**Work item:** Report, in full, each line of the material below in which the string "brown" occurs.

Data extracts: Begin

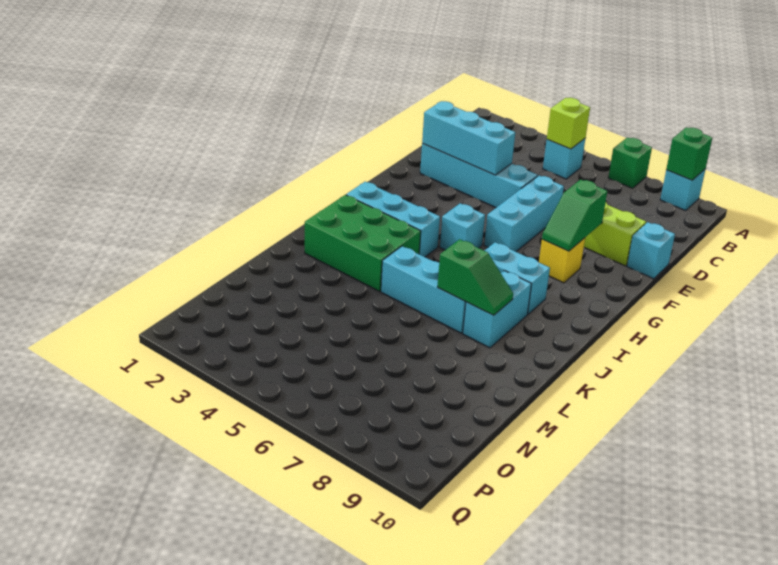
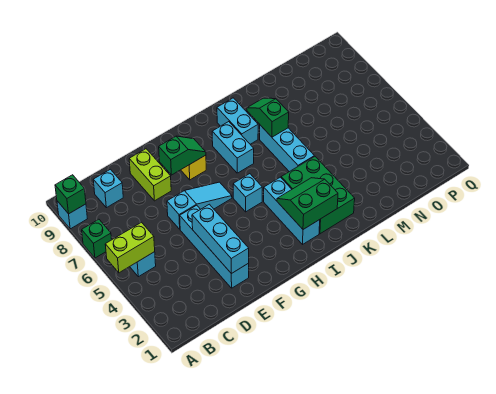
lime brick B5 level 2 -> lime brick A5:B5 level 2
cyan brick E6:G6 level 1 -> cyan slope E6:G6 level 1 top E
cyan brick E10 level 1 -> cyan brick C9 level 1
none -> green slope I2:J3 level 2 top 2
cyan brick J8:K8 level 1 -> cyan brick J8:J9 level 1

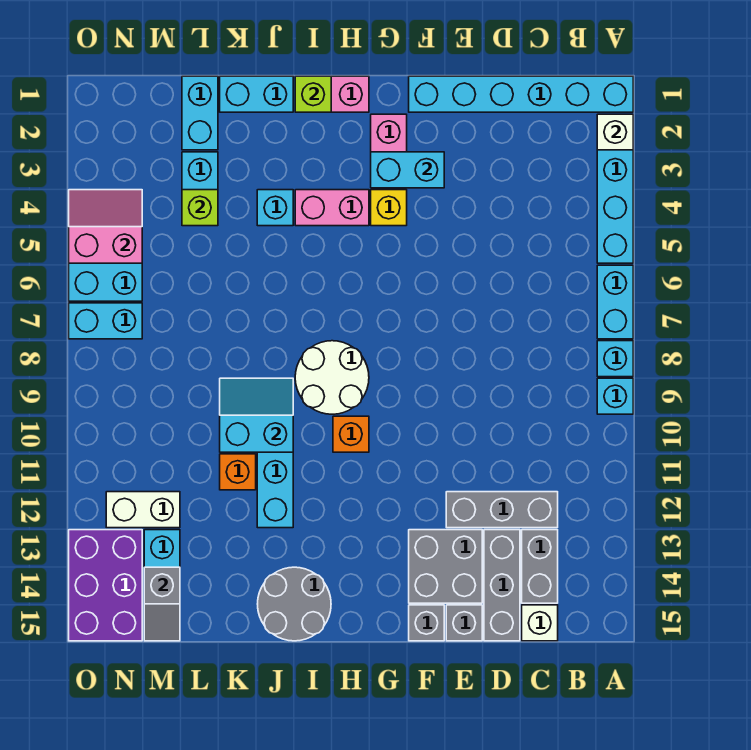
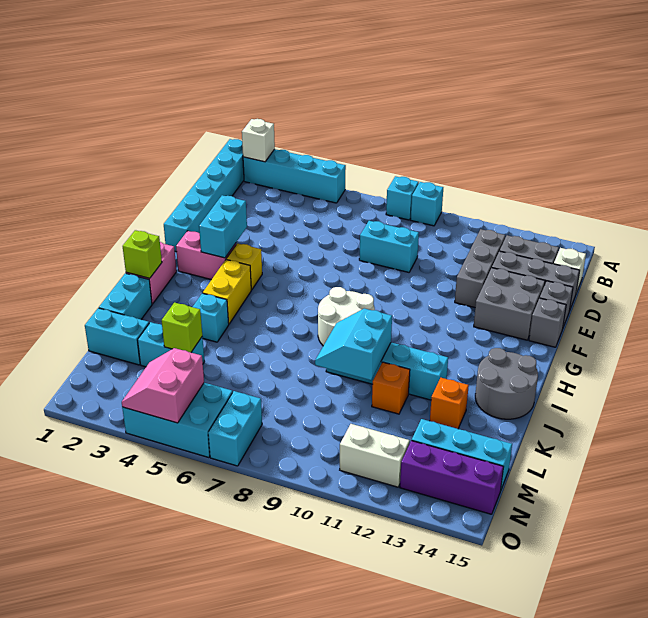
cyan brick A6:A7 level 1 -> cyan brick D8:D9 level 1
pink brick H4:I4 level 1 -> yellow brick H4:I4 level 1
orange brick H10 level 1 -> orange brick K13 level 1
white brick M12:N12 level 1 -> white brick N11:N12 level 1
grey slope M14:M15 level 2 top 14 -> none
purple brick N13:O15 level 1 -> purple brick N13:N15 level 1

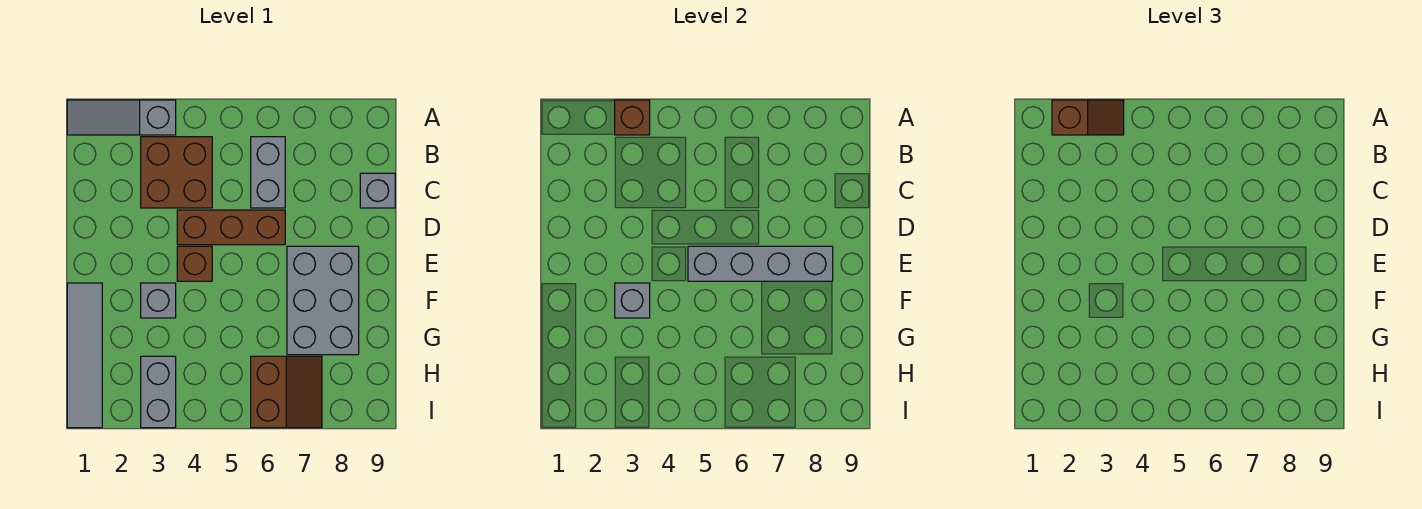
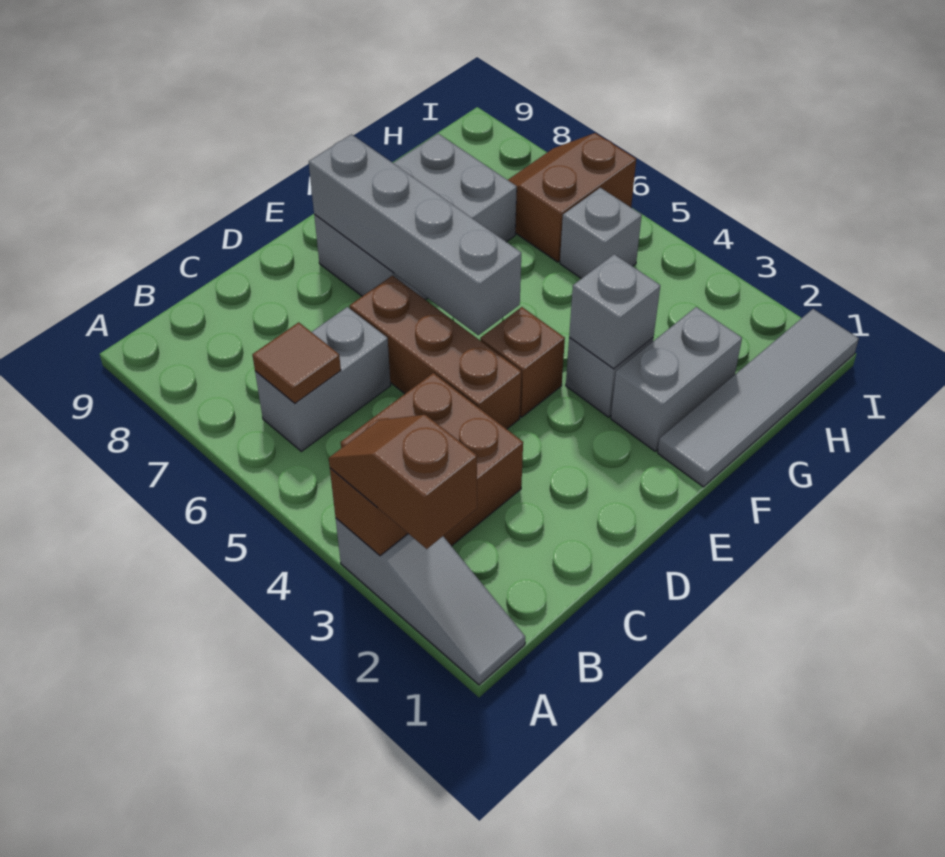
none -> brown tile B6 level 2
grey brick C9 level 1 -> grey brick H5 level 1
grey brick H3:I3 level 1 -> grey brick F2:G2 level 1

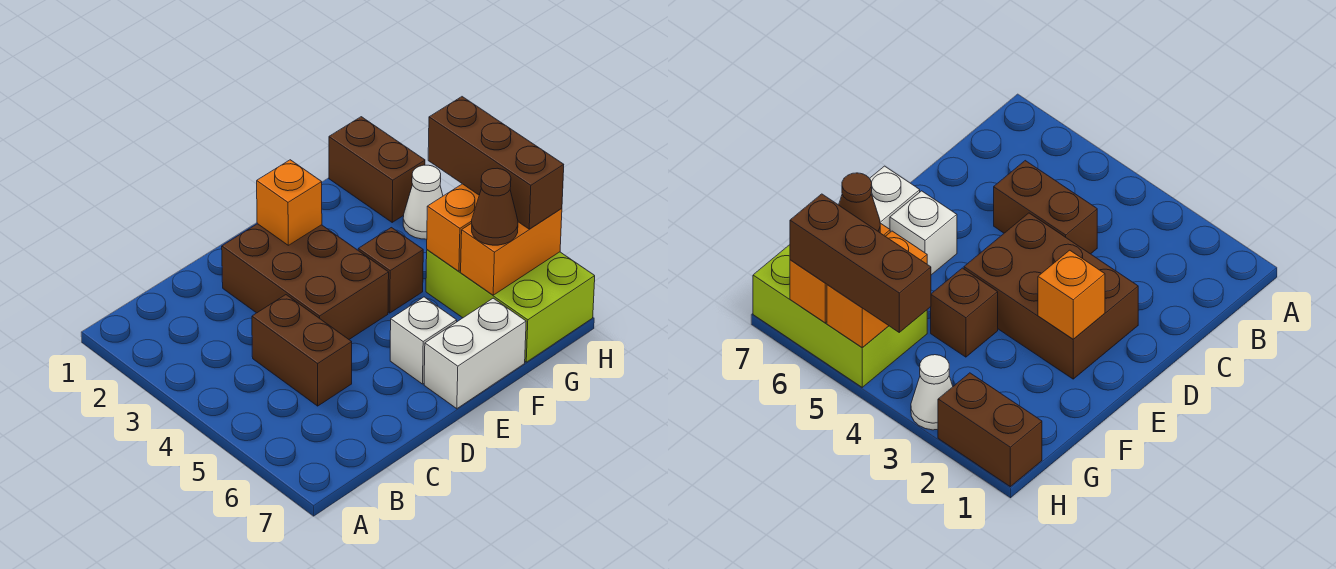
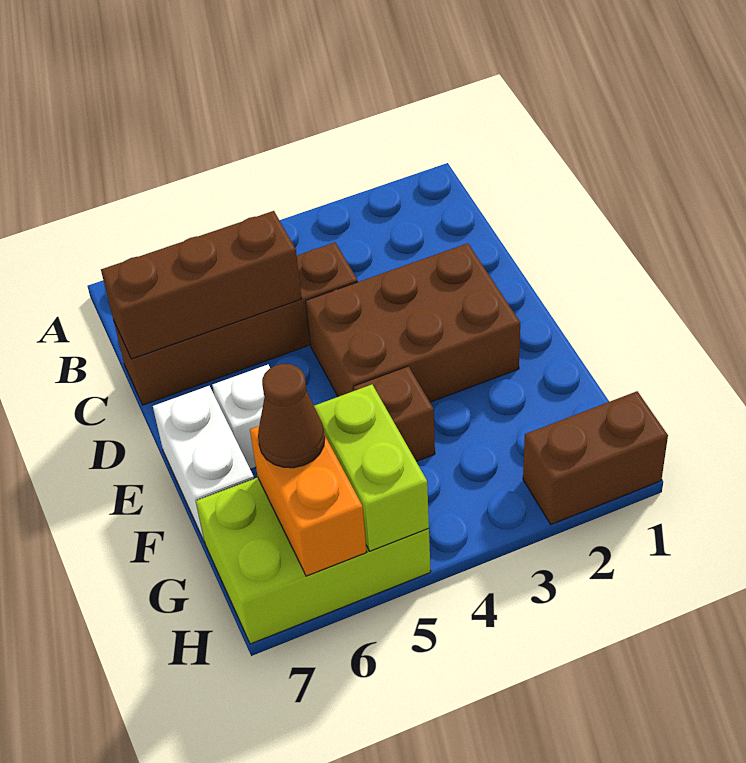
brown brick C4:C5 level 1 -> brown brick C4:C7 level 1
orange brick E2 level 2 -> none
orange brick G5:H5 level 2 -> lime brick G5:H5 level 2
white cone H3 level 1 -> none
brown brick H4:H6 level 3 -> brown brick C5:C7 level 2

Data extracts: End

**Answer to the exercise:**
none -> brown tile B6 level 2
brown brick C4:C5 level 1 -> brown brick C4:C7 level 1
brown brick H4:H6 level 3 -> brown brick C5:C7 level 2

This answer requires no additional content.